* DESCRIPTION OF THE TASK *
As you look over the data below, please find each line where the word "rosy" appears, then copy it.

PROVIDED ENTRIES START

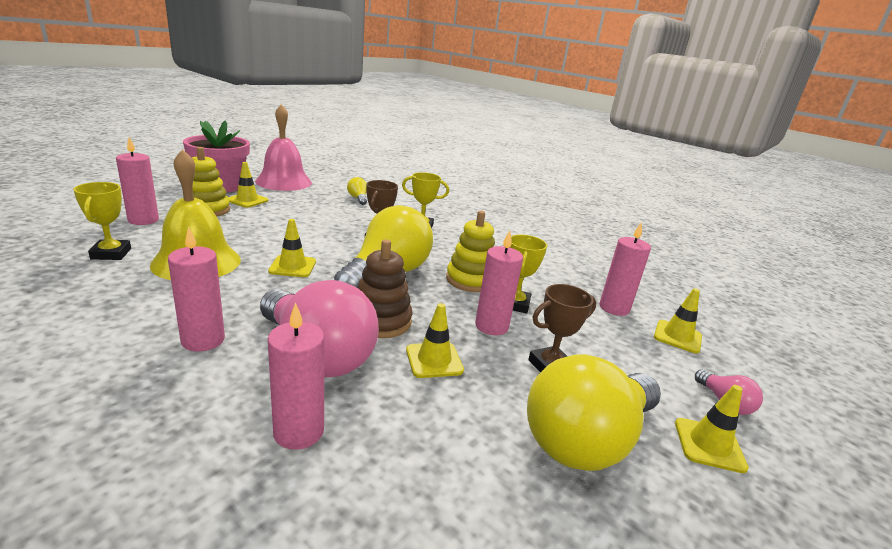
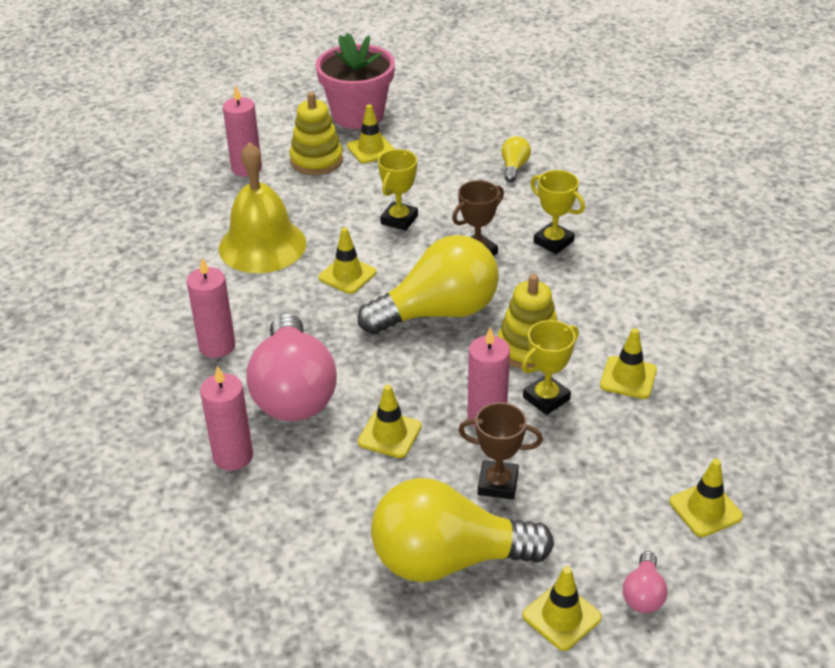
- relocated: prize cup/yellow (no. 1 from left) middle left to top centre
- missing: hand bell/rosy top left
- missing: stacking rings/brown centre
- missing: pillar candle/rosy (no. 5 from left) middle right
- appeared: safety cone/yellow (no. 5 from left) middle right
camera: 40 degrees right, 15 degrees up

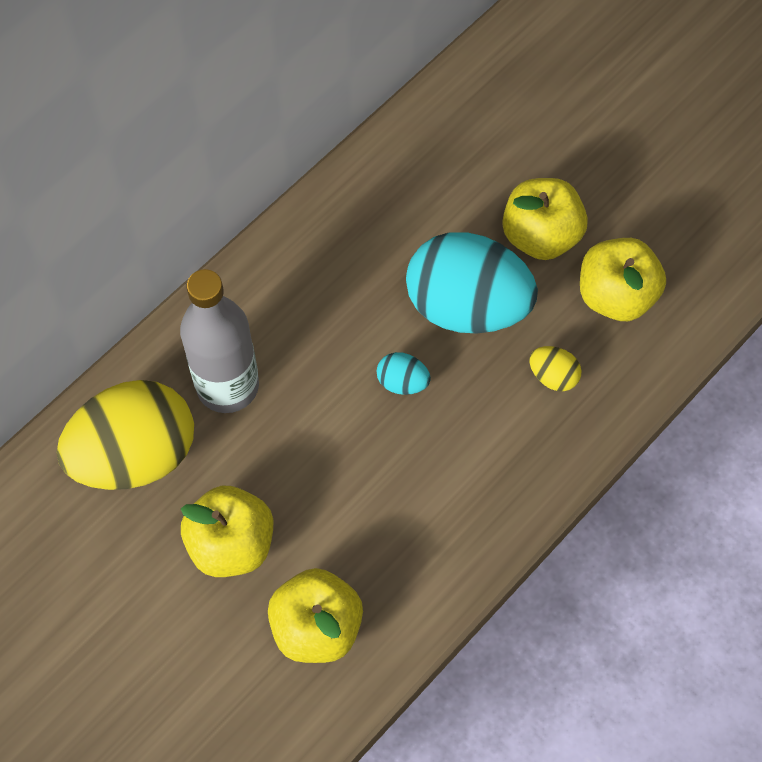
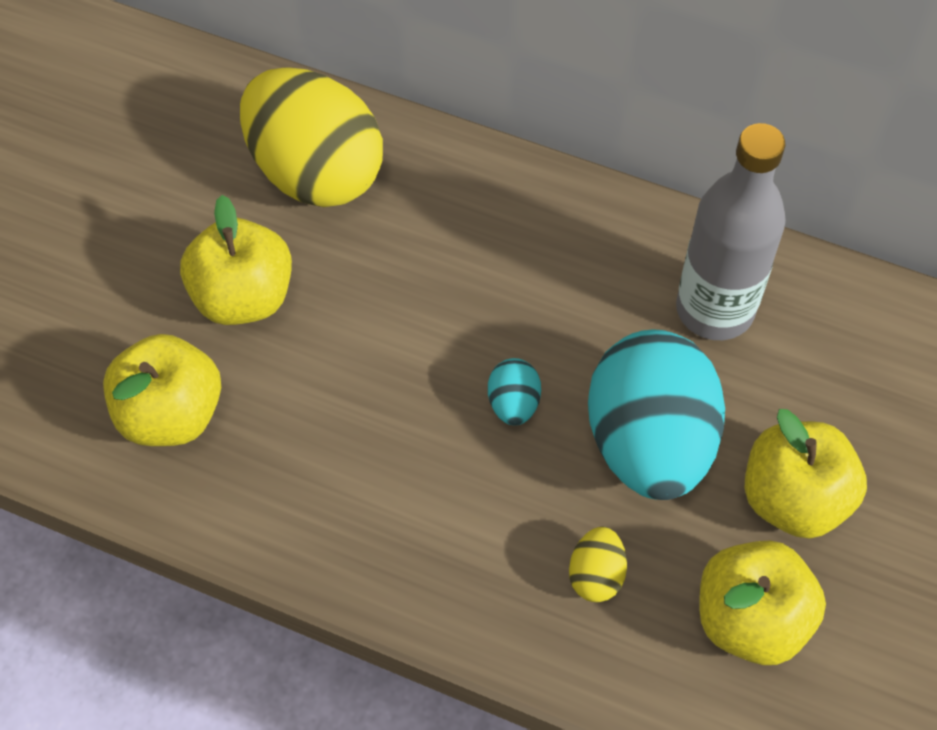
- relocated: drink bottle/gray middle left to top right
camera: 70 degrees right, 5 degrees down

PROVIDED ENTRIES END
PROVIDED ENTRIES START

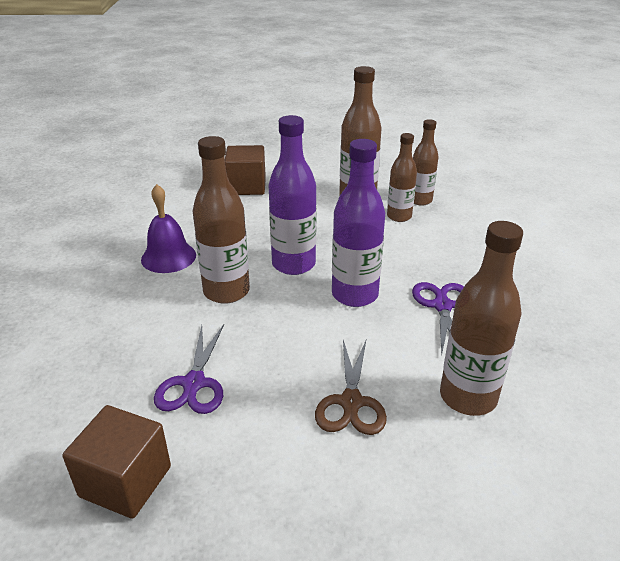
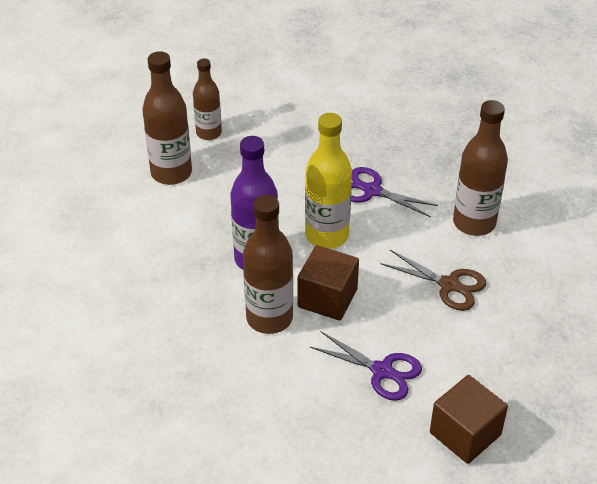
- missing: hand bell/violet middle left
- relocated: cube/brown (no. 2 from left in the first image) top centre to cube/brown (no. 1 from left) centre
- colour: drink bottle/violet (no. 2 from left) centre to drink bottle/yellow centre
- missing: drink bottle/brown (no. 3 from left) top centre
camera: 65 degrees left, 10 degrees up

PROVIDED ENTRIES END

* ANSWER TO THIS EXERCISE *
- missing: hand bell/rosy top left
- missing: pillar candle/rosy (no. 5 from left) middle right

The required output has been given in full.